Data:
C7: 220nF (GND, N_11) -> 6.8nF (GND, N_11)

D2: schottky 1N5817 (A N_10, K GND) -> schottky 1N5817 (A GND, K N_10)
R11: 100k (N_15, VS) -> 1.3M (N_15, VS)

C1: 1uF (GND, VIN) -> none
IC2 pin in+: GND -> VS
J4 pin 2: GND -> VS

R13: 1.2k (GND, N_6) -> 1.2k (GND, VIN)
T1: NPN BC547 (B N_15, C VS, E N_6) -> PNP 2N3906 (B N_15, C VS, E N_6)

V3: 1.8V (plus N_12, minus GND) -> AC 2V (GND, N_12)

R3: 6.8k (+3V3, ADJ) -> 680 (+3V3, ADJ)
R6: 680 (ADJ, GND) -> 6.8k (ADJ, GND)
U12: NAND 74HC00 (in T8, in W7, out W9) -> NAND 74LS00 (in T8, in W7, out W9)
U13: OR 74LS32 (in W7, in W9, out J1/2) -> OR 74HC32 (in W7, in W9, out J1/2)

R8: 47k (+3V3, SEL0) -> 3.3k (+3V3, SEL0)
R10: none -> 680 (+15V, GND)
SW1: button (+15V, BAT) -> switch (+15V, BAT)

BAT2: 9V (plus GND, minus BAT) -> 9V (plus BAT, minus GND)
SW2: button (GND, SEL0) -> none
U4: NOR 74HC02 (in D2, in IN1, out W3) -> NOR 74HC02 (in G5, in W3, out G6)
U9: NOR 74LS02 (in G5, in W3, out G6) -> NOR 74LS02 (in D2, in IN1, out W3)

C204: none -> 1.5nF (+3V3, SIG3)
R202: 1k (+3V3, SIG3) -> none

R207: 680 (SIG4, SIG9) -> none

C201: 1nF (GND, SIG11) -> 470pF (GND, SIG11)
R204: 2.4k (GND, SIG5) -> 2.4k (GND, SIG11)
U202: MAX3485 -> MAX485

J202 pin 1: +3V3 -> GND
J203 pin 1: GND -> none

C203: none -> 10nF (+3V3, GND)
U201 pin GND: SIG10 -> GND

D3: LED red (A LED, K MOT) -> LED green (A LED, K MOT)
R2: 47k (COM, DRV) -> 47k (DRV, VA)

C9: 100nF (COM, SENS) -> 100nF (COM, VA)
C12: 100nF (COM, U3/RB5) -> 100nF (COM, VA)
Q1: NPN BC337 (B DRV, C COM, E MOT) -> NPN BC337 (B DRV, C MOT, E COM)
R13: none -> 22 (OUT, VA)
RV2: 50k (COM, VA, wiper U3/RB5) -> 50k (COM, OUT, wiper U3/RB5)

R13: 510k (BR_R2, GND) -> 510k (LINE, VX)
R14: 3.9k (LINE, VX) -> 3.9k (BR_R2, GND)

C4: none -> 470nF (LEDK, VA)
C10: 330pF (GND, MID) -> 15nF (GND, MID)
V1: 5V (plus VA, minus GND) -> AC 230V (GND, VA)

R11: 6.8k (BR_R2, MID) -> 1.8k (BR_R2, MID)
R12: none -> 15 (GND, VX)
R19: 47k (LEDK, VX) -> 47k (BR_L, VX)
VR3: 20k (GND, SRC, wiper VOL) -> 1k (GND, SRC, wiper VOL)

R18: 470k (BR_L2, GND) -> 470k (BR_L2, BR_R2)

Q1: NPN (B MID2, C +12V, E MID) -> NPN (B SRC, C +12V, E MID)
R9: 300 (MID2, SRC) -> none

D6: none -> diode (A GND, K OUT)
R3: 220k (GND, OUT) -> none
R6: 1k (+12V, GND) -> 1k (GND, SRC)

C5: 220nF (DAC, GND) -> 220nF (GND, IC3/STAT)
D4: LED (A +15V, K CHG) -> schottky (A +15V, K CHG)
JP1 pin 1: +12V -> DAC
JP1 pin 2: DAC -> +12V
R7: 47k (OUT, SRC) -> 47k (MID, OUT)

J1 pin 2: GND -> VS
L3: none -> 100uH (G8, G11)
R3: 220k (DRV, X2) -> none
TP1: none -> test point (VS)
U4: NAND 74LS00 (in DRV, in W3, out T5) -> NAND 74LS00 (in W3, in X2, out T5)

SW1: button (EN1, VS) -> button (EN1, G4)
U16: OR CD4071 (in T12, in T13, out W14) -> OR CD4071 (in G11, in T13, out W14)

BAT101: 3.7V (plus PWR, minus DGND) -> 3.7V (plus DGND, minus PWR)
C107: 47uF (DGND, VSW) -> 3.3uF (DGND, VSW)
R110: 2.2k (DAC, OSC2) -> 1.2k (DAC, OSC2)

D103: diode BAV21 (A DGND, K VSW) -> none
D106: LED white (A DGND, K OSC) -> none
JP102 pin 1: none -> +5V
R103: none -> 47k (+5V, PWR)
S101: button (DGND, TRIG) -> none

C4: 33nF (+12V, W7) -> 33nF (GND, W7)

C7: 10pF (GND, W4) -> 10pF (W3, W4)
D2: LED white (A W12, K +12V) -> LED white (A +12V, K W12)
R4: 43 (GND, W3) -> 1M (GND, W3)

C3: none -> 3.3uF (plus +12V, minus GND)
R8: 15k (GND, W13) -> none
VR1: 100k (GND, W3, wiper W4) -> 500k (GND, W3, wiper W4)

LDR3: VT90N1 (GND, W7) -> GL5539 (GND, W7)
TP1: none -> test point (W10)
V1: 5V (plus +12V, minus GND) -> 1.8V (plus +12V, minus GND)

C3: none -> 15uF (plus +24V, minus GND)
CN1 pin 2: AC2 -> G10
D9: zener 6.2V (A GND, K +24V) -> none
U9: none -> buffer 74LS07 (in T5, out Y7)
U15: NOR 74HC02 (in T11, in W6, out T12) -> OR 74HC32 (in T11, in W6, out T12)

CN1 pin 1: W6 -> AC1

Description of the task: Using the data above, extract exactly the lines from the one that holds "U13: OR 74LS32" to the one that holds "R13: none -> 22 (OUT, VA)", both ends included, and no others.

Answer to the exercise:
U13: OR 74LS32 (in W7, in W9, out J1/2) -> OR 74HC32 (in W7, in W9, out J1/2)

R8: 47k (+3V3, SEL0) -> 3.3k (+3V3, SEL0)
R10: none -> 680 (+15V, GND)
SW1: button (+15V, BAT) -> switch (+15V, BAT)

BAT2: 9V (plus GND, minus BAT) -> 9V (plus BAT, minus GND)
SW2: button (GND, SEL0) -> none
U4: NOR 74HC02 (in D2, in IN1, out W3) -> NOR 74HC02 (in G5, in W3, out G6)
U9: NOR 74LS02 (in G5, in W3, out G6) -> NOR 74LS02 (in D2, in IN1, out W3)

C204: none -> 1.5nF (+3V3, SIG3)
R202: 1k (+3V3, SIG3) -> none

R207: 680 (SIG4, SIG9) -> none

C201: 1nF (GND, SIG11) -> 470pF (GND, SIG11)
R204: 2.4k (GND, SIG5) -> 2.4k (GND, SIG11)
U202: MAX3485 -> MAX485

J202 pin 1: +3V3 -> GND
J203 pin 1: GND -> none

C203: none -> 10nF (+3V3, GND)
U201 pin GND: SIG10 -> GND

D3: LED red (A LED, K MOT) -> LED green (A LED, K MOT)
R2: 47k (COM, DRV) -> 47k (DRV, VA)

C9: 100nF (COM, SENS) -> 100nF (COM, VA)
C12: 100nF (COM, U3/RB5) -> 100nF (COM, VA)
Q1: NPN BC337 (B DRV, C COM, E MOT) -> NPN BC337 (B DRV, C MOT, E COM)
R13: none -> 22 (OUT, VA)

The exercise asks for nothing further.